(RECORD EXCERPTS)

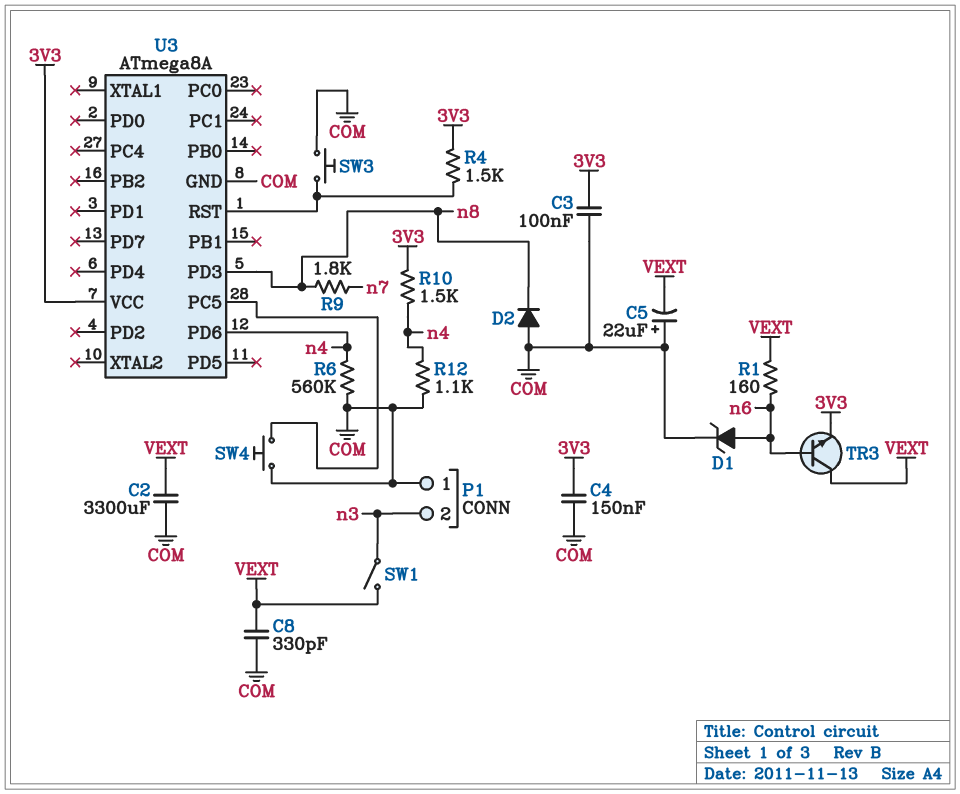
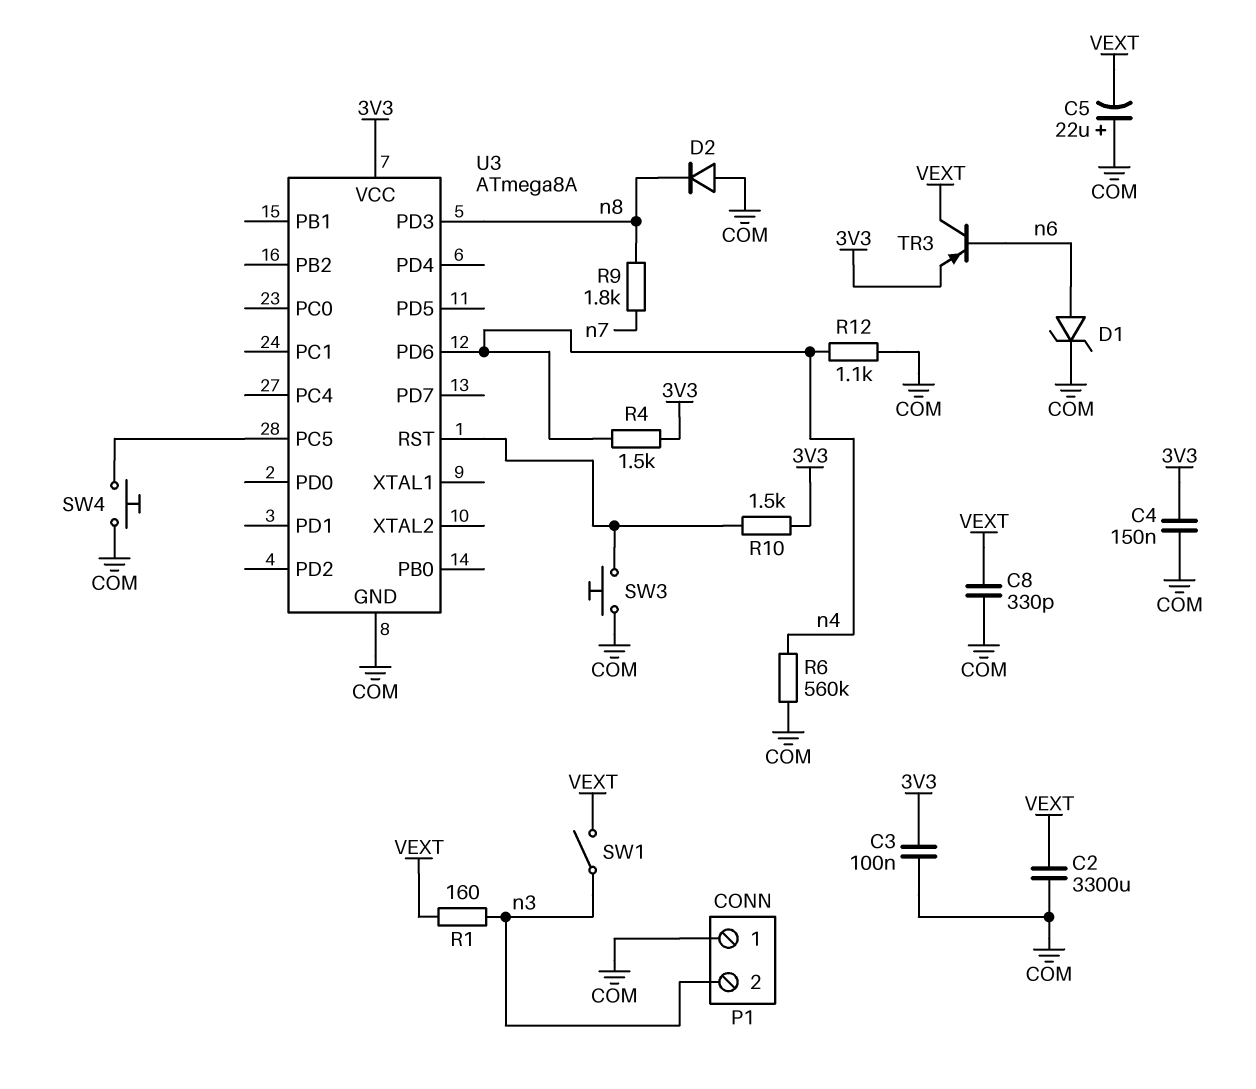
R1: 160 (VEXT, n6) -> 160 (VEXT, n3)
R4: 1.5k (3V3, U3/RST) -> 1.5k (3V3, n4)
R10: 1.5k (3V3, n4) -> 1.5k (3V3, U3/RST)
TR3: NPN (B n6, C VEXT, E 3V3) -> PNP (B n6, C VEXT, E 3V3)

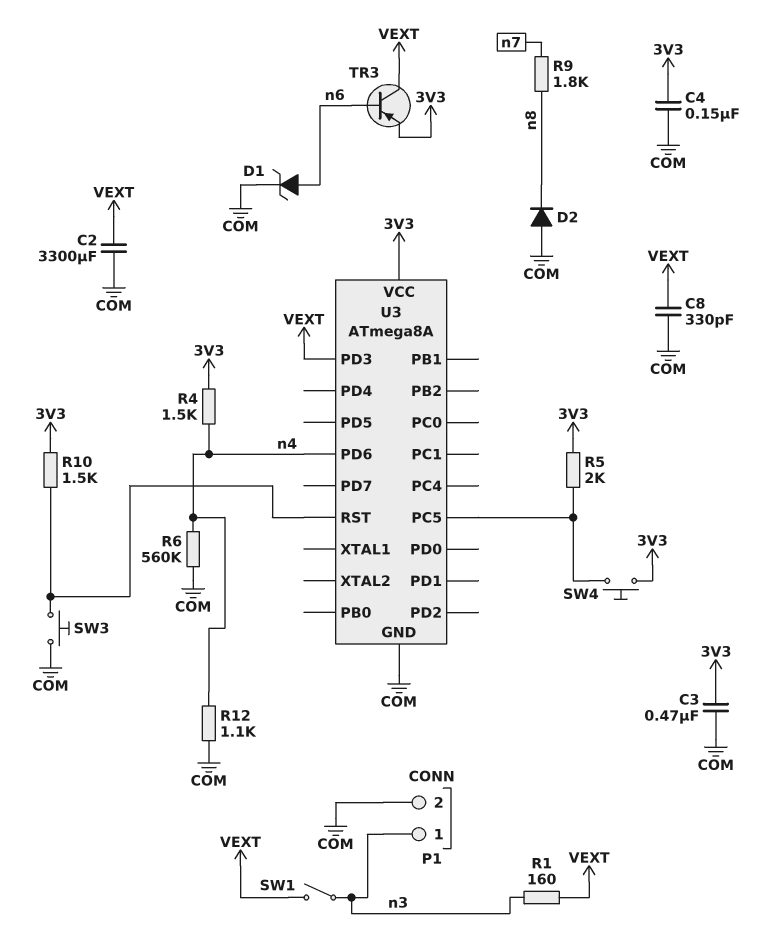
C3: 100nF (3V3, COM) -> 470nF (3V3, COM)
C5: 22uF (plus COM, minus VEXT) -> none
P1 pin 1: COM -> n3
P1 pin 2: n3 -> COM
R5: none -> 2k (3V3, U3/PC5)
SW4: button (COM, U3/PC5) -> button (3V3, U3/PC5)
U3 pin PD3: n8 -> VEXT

(End RECORD EXCERPTS)
(RECORD EXCERPTS)

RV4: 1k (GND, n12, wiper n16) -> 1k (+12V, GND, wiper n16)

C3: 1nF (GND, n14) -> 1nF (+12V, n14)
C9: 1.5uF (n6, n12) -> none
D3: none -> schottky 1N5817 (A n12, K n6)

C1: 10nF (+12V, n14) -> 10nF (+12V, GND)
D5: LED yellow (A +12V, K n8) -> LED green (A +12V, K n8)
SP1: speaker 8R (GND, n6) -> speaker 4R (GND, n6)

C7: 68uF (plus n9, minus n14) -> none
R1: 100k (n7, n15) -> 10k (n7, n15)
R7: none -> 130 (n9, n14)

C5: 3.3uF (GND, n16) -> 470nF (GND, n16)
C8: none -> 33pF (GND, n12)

(End RECORD EXCERPTS)

EXERCISE REQUIREMENTS → Copy out, exactly and alone, the lines of the entries above between the ones holding "C7: 68uF (plus n9, minus n14) -> none" and "C8: none -> 33pF (GND, n12)", inclusive.

ANSWER SPACE →
C7: 68uF (plus n9, minus n14) -> none
R1: 100k (n7, n15) -> 10k (n7, n15)
R7: none -> 130 (n9, n14)

C5: 3.3uF (GND, n16) -> 470nF (GND, n16)
C8: none -> 33pF (GND, n12)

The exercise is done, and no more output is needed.